◆ Data:
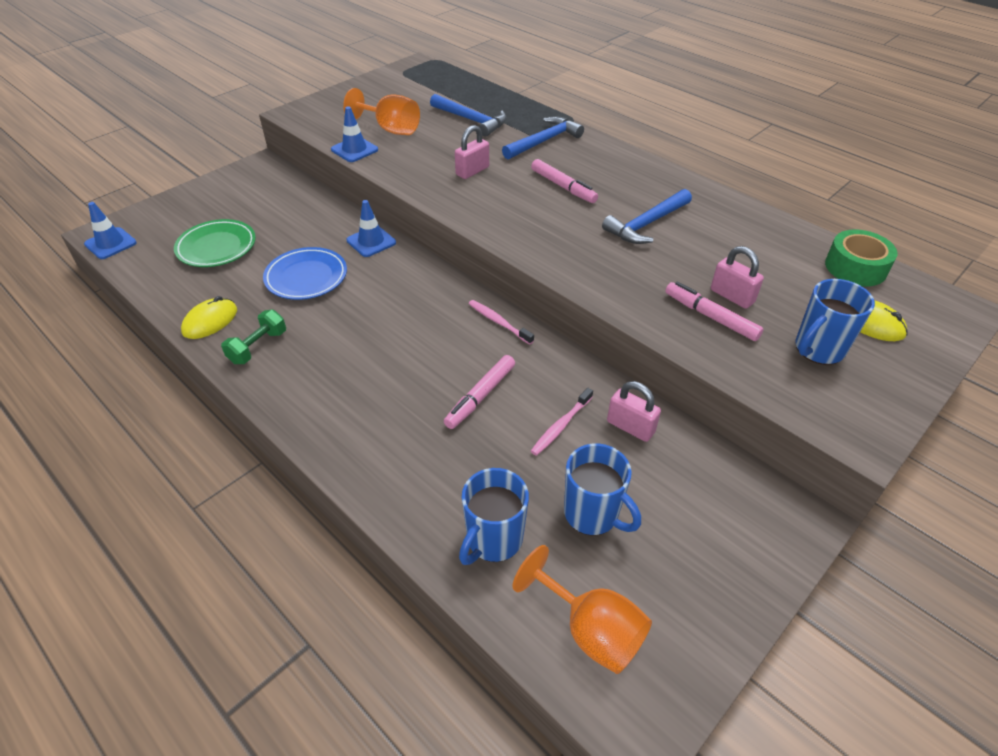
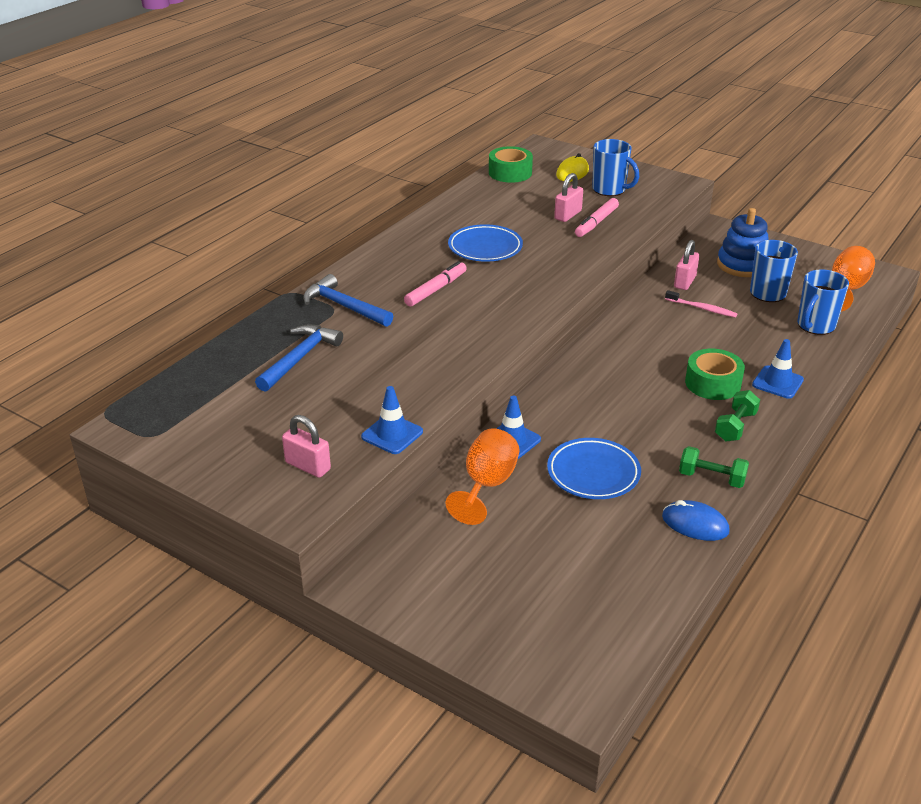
camera: 100 degrees left, 10 degrees down
(110, 243) = (601, 677): blue traffic cone -> blue traffic cone (777, 382)
(210, 321) = (695, 524): yellow mouse -> blue mouse
(217, 247) = (569, 563): green plate -> none
(321, 386) = (735, 426): none -> green dumbbell
(391, 129) = (332, 415): orange goblet -> orange goblet (487, 485)
(401, 390) = (713, 383): none -> green tape
(472, 171) = (420, 343): pink padlock -> pink padlock (308, 466)
(480, 396) = (695, 345): pink marker -> none
(493, 540) = (815, 326): blue mug -> blue mug turned 105 degrees clockwise
(499, 322) = (603, 345): pink toothbrush -> none
(647, 224) = (485, 248): blue hammer -> blue plate
(678, 509) = (742, 265): none -> blue stacking toy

◆ What you are asked to do: Each record above should be restated word for word. The pictures should not appear.

◆ Answer below:
camera: 100 degrees left, 10 degrees down
(110, 243) = (601, 677): blue traffic cone -> blue traffic cone (777, 382)
(210, 321) = (695, 524): yellow mouse -> blue mouse
(217, 247) = (569, 563): green plate -> none
(321, 386) = (735, 426): none -> green dumbbell
(391, 129) = (332, 415): orange goblet -> orange goblet (487, 485)
(401, 390) = (713, 383): none -> green tape
(472, 171) = (420, 343): pink padlock -> pink padlock (308, 466)
(480, 396) = (695, 345): pink marker -> none
(493, 540) = (815, 326): blue mug -> blue mug turned 105 degrees clockwise
(499, 322) = (603, 345): pink toothbrush -> none
(647, 224) = (485, 248): blue hammer -> blue plate
(678, 509) = (742, 265): none -> blue stacking toy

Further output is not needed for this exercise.